___ The data

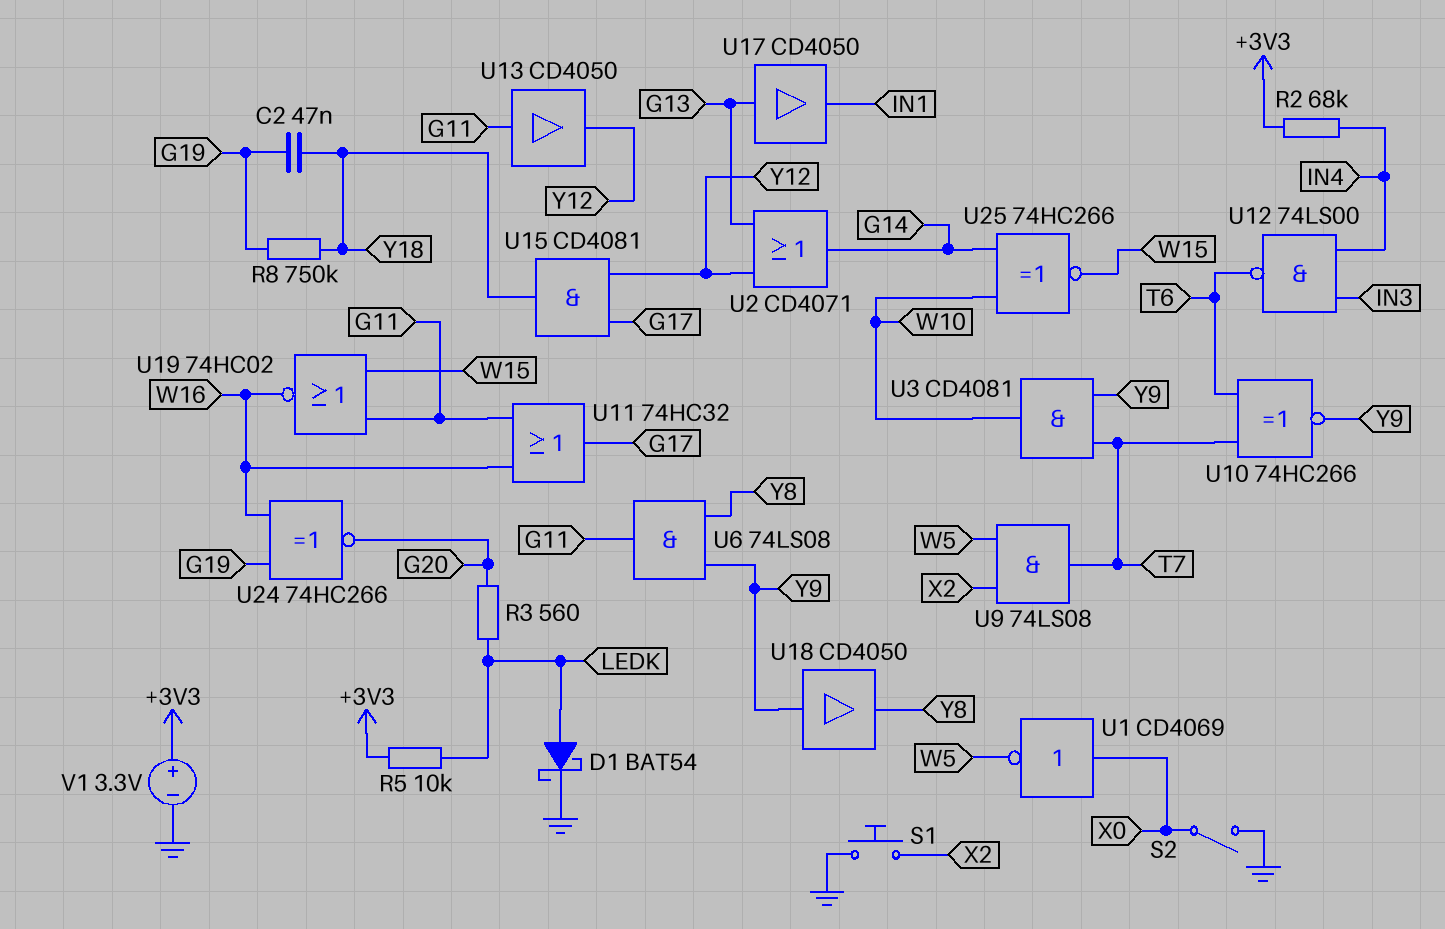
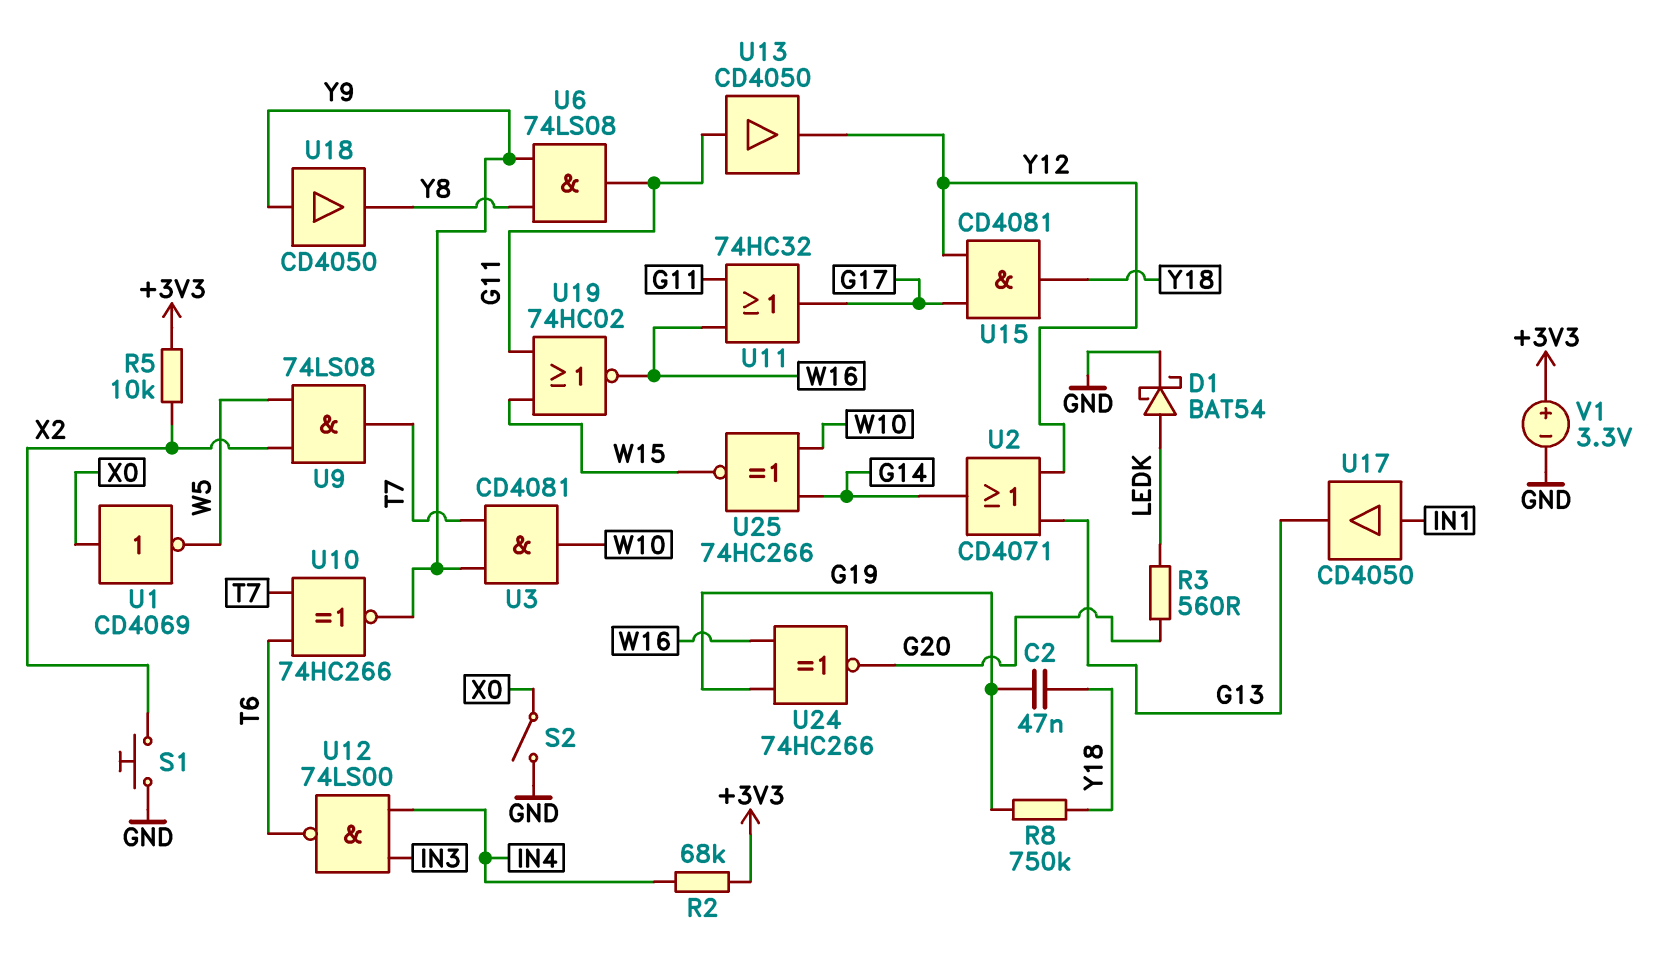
R5: 10k (+3V3, LEDK) -> 10k (+3V3, X2)
U17: buffer CD4050 (in G13, out IN1) -> buffer CD4050 (in IN1, out G13)

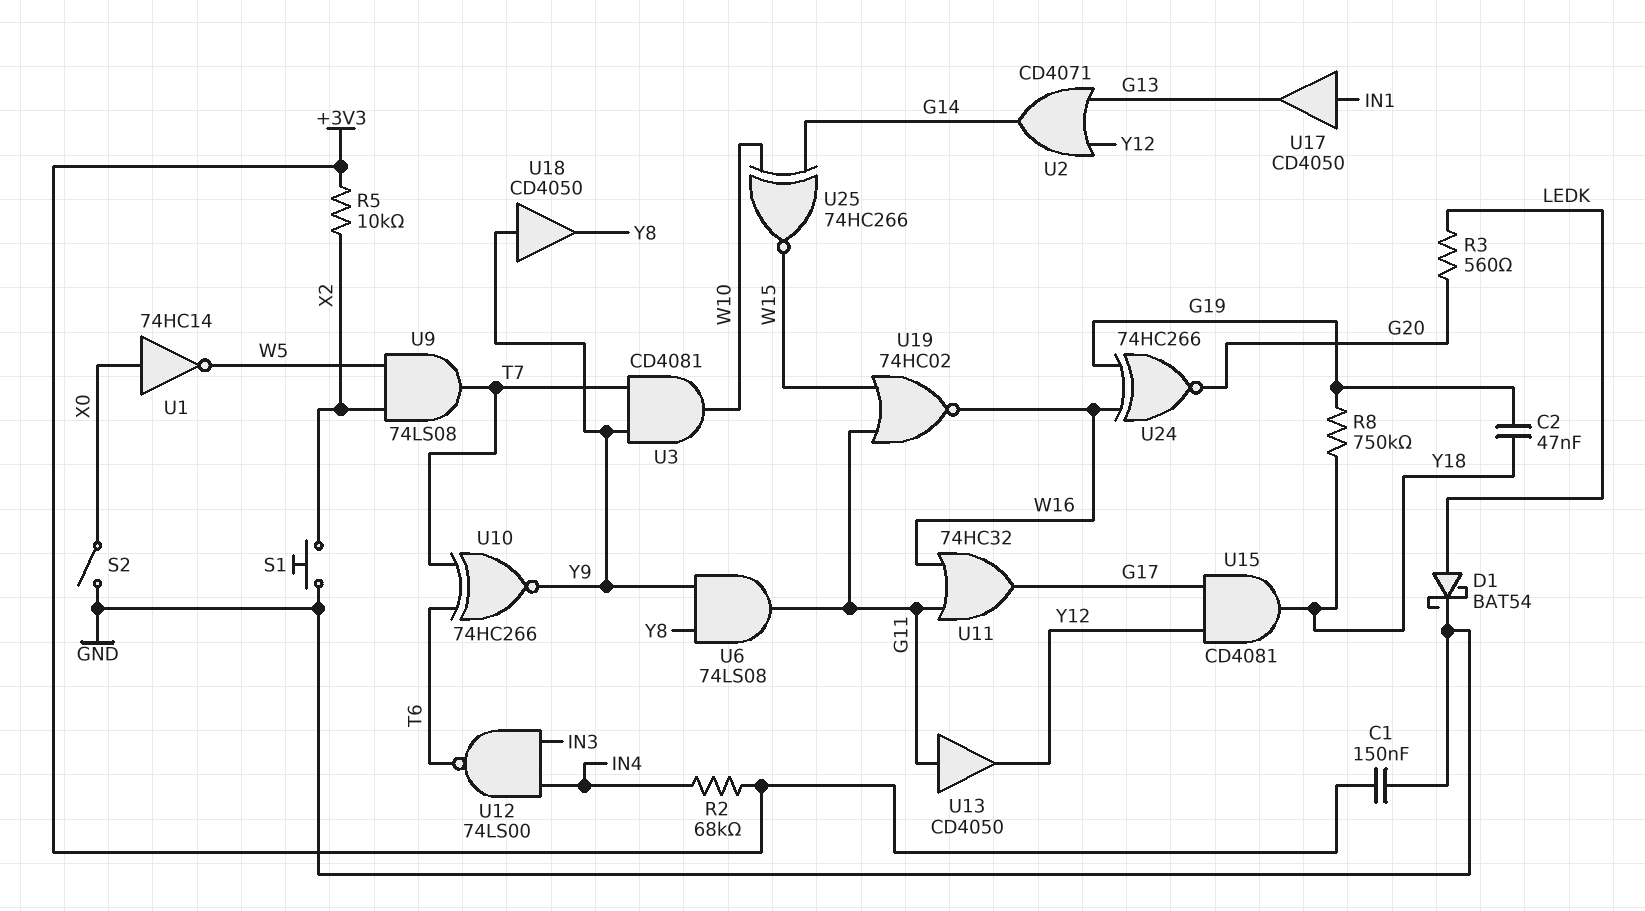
C1: none -> 150nF (+3V3, GND)
U1: NOT CD4069 (in X0, out W5) -> NOT 74HC14 (in X0, out W5)
V1: 3.3V (plus +3V3, minus GND) -> none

______

• **Instructions to follow**: Restate each line above exactly, keeping pictures out.

• **Answer to the exercise**:
R5: 10k (+3V3, LEDK) -> 10k (+3V3, X2)
U17: buffer CD4050 (in G13, out IN1) -> buffer CD4050 (in IN1, out G13)

C1: none -> 150nF (+3V3, GND)
U1: NOT CD4069 (in X0, out W5) -> NOT 74HC14 (in X0, out W5)
V1: 3.3V (plus +3V3, minus GND) -> none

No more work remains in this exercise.